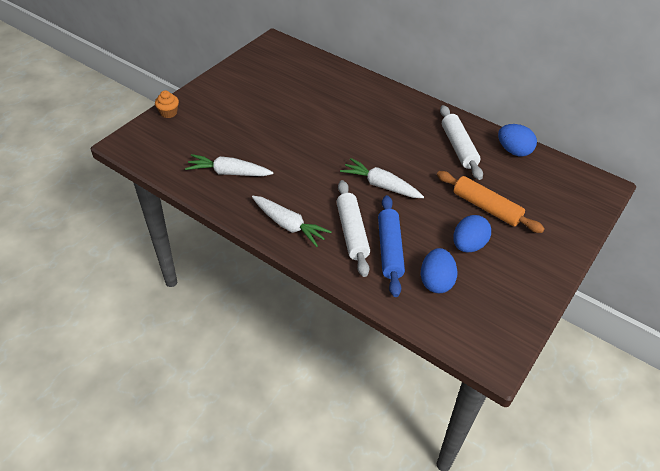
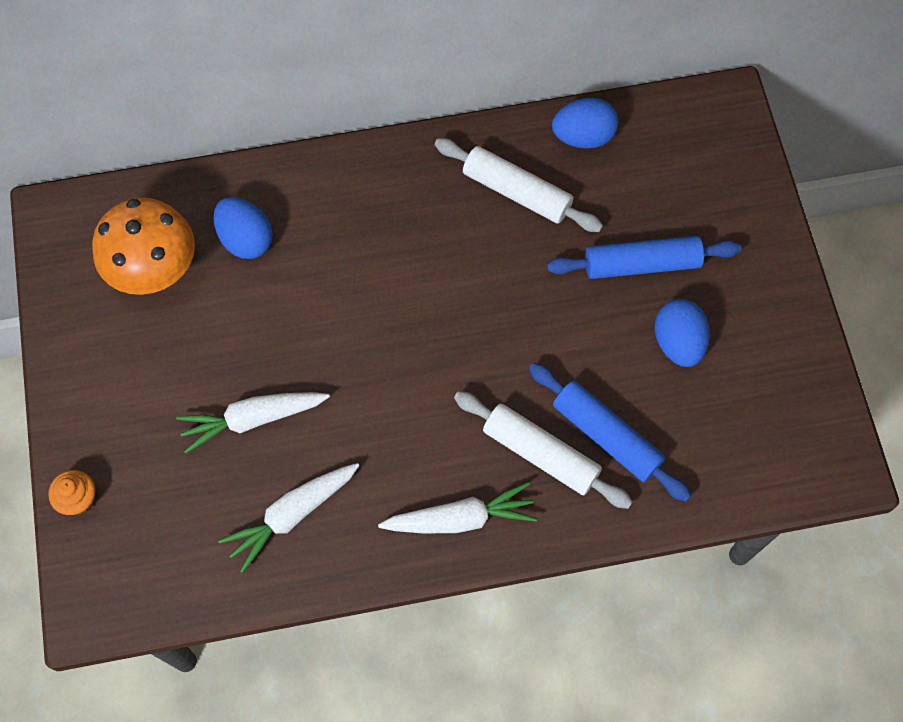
camera: 45 degrees left, 20 degrees up
(285, 76) = (156, 272): none -> orange mushroom
(380, 185) = (493, 347): white carrot -> white carrot (252, 419)
(436, 281) = (697, 430): blue egg -> blue egg (246, 239)
(486, 207) = (642, 264): orange rolling pin -> blue rolling pin

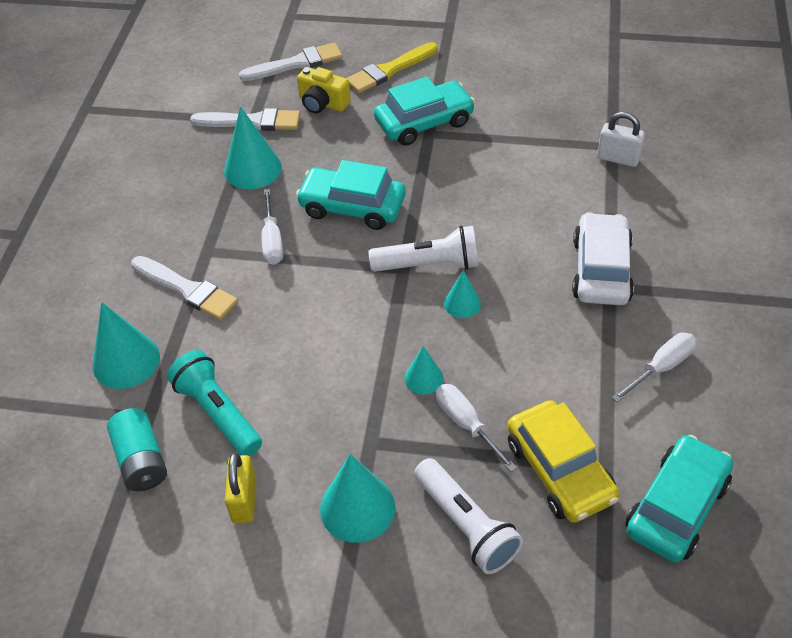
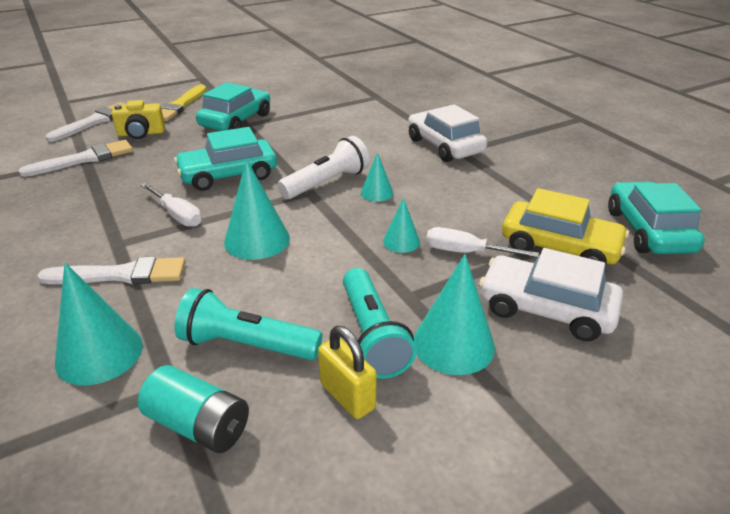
camera: 40 degrees left, 15 degrees down
(252, 169) = (113, 183): turquoise cone -> turquoise cone (257, 240)
(308, 460) = (372, 335): none -> turquoise flashlight
(466, 525) = (546, 309): white flashlight -> white car
(618, 158) = (387, 100): white padlock -> none
(661, 367) = (541, 173): white screwdriver -> none

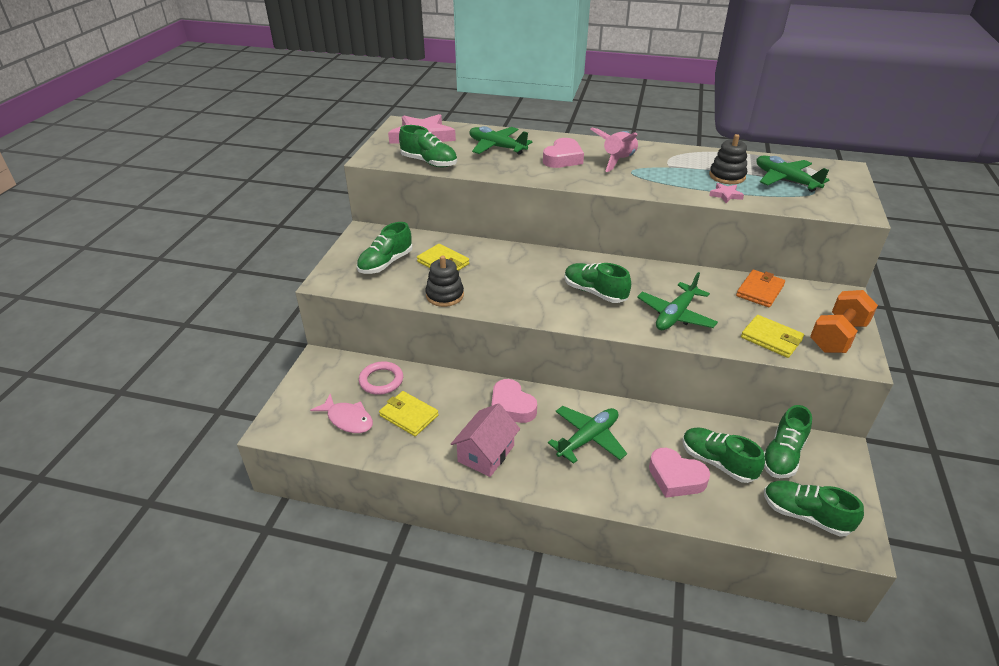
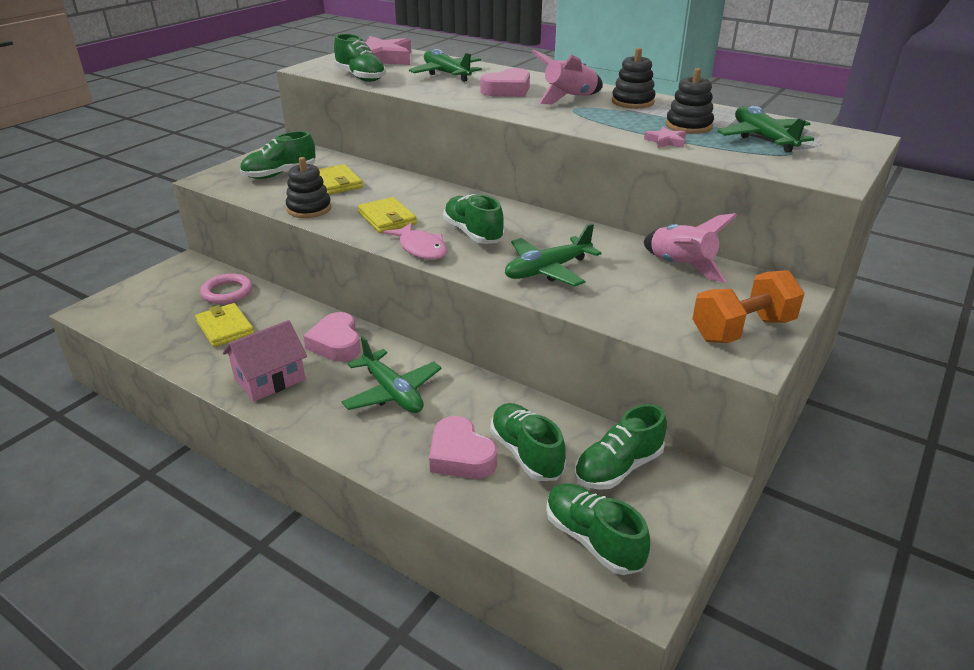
camera: 20 degrees right, 5 degrees down
(347, 419) = (164, 318): pink fish -> pink fish (421, 248)
(588, 439) = (392, 392): green plane -> green plane turned 75 degrees clockwise
(666, 157) = (632, 102): none -> black stacking toy
(760, 291) = (680, 266): orange wallet -> pink rocket
(771, 339) = (648, 314): yellow wallet -> yellow wallet (387, 218)

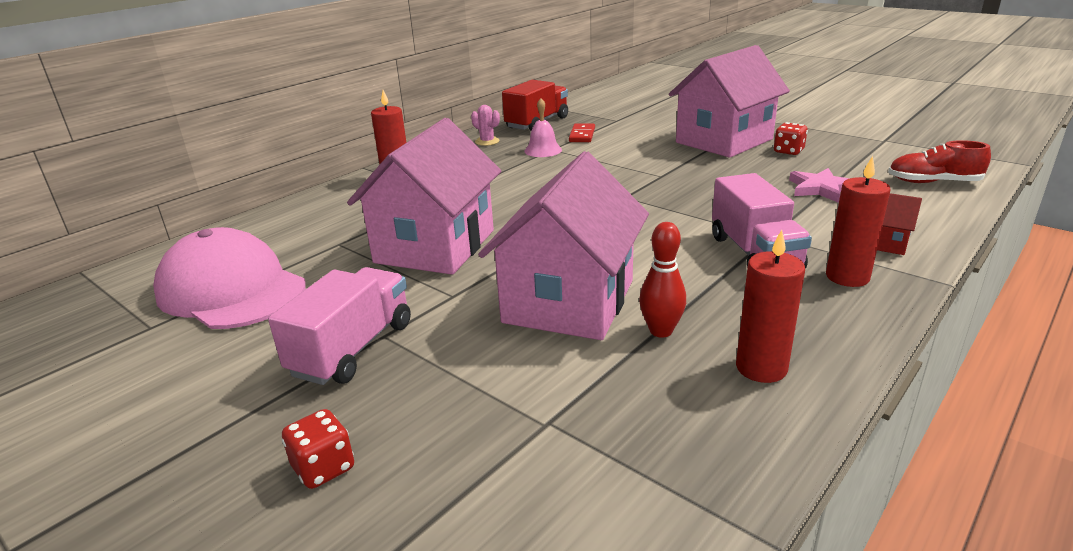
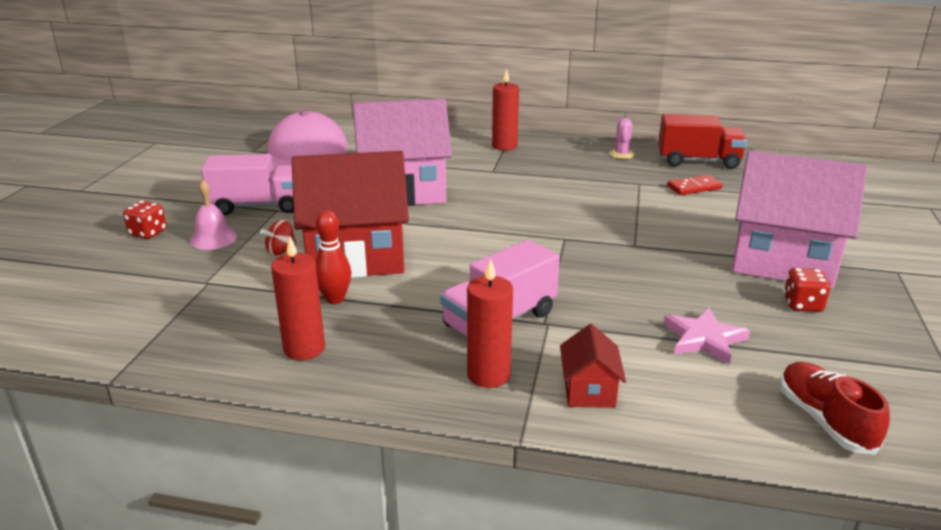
camera: 60 degrees right, 0 degrees up
(508, 349) = (281, 251): none -> red spinning top
(543, 150) = (631, 180): pink bell -> pink bell (213, 238)
(569, 301) = (356, 256): pink house -> red house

══════

#### [INSTRUCTIONS FOR THE TASK]
Among the lines of the data above, find those with the word "flashlight" and show them.

#### [SOLUTION TO THE PROBLEM]
(308, 460) = (372, 335): none -> turquoise flashlight
(466, 525) = (546, 309): white flashlight -> white car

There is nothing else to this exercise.